─── EXERCISE MATERIALS

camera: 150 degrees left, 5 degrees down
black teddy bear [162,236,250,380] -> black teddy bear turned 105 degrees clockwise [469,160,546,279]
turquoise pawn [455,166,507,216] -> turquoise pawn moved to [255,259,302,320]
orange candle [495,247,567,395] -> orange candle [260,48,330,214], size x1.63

──────
─── EXERCISE MATERIALS

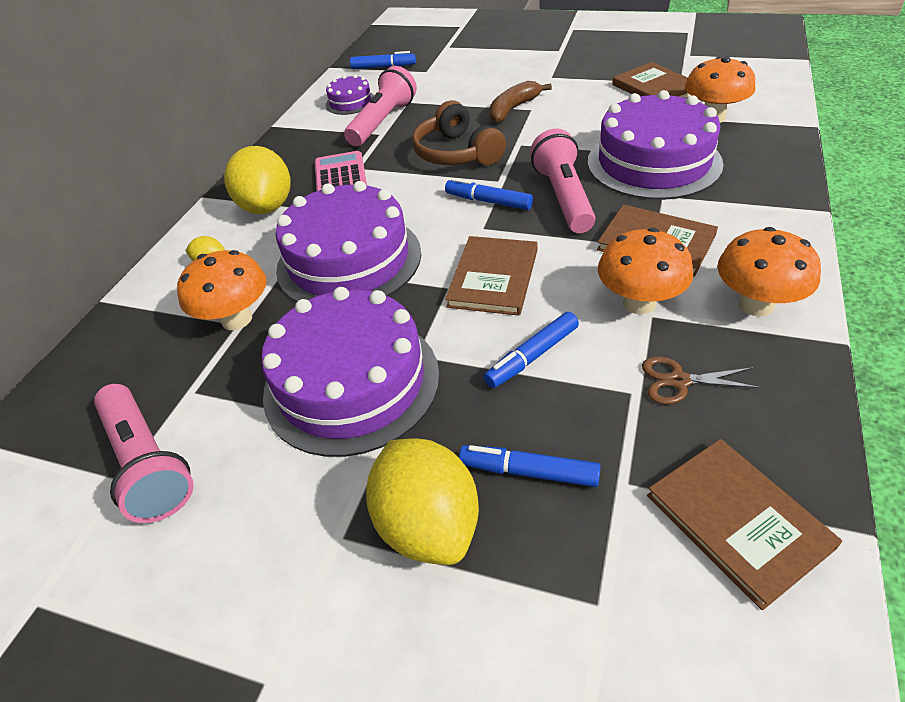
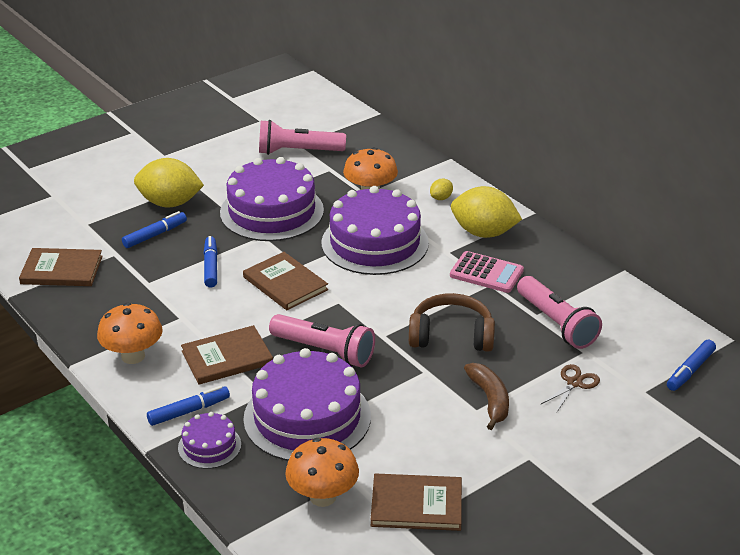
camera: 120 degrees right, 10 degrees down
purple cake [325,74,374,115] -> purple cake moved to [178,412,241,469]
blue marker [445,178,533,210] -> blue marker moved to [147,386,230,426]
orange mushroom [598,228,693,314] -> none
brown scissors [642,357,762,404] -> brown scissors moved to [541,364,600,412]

──────
─── EXERCISE MATERIALS

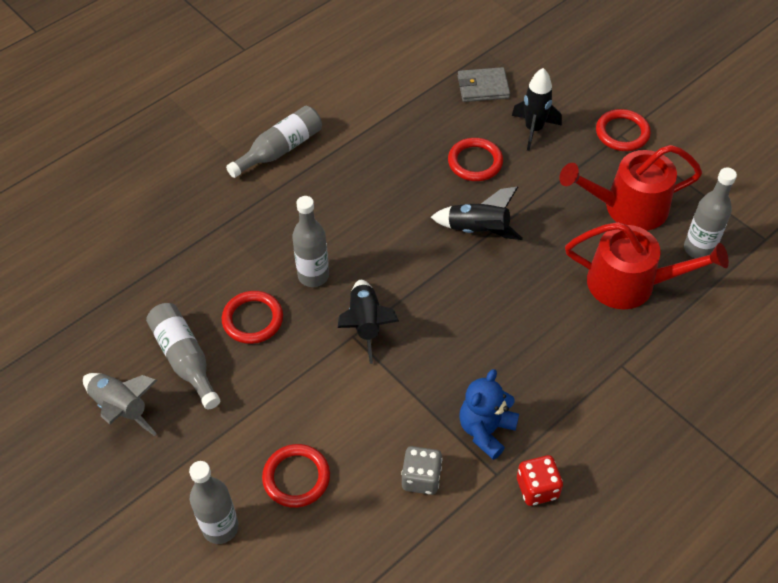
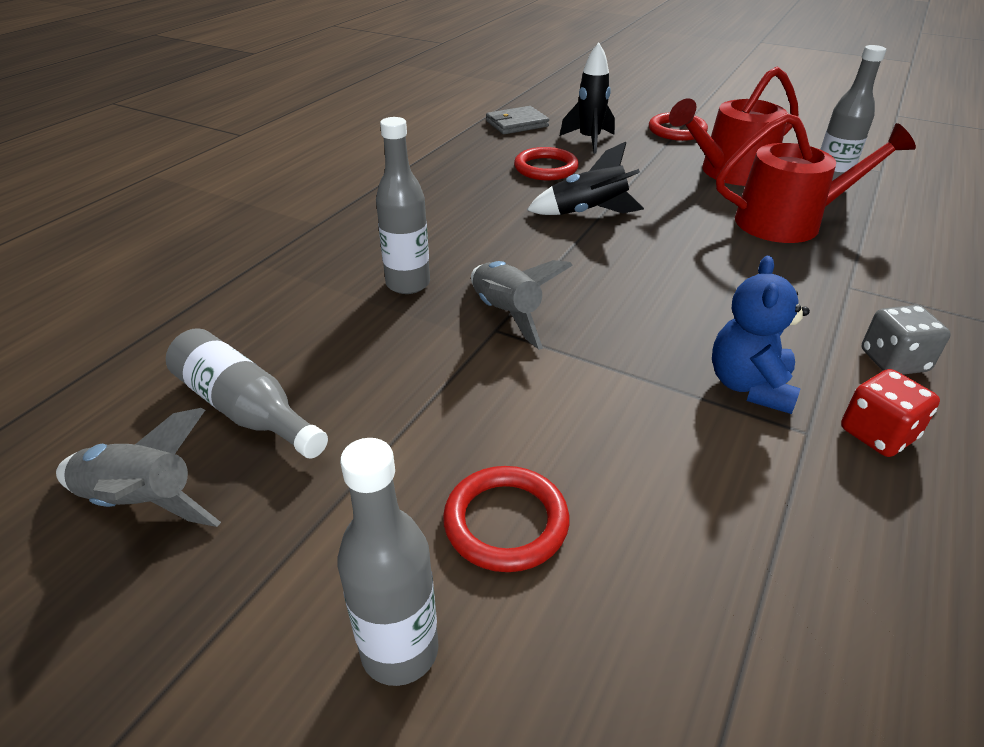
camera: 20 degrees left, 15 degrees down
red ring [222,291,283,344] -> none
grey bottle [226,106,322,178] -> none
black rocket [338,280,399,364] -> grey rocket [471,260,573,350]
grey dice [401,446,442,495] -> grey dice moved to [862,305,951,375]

──────

# WHAT TO PRODUCE
Everything in the material above from the line that has "camera: 120 degrees right, 10 degrees down" through the line that has "brown scissors [642,357,762,404]" must be duplicated exactly, with no other lines given.

# RESPONSE TO THE EXERCISE
camera: 120 degrees right, 10 degrees down
purple cake [325,74,374,115] -> purple cake moved to [178,412,241,469]
blue marker [445,178,533,210] -> blue marker moved to [147,386,230,426]
orange mushroom [598,228,693,314] -> none
brown scissors [642,357,762,404] -> brown scissors moved to [541,364,600,412]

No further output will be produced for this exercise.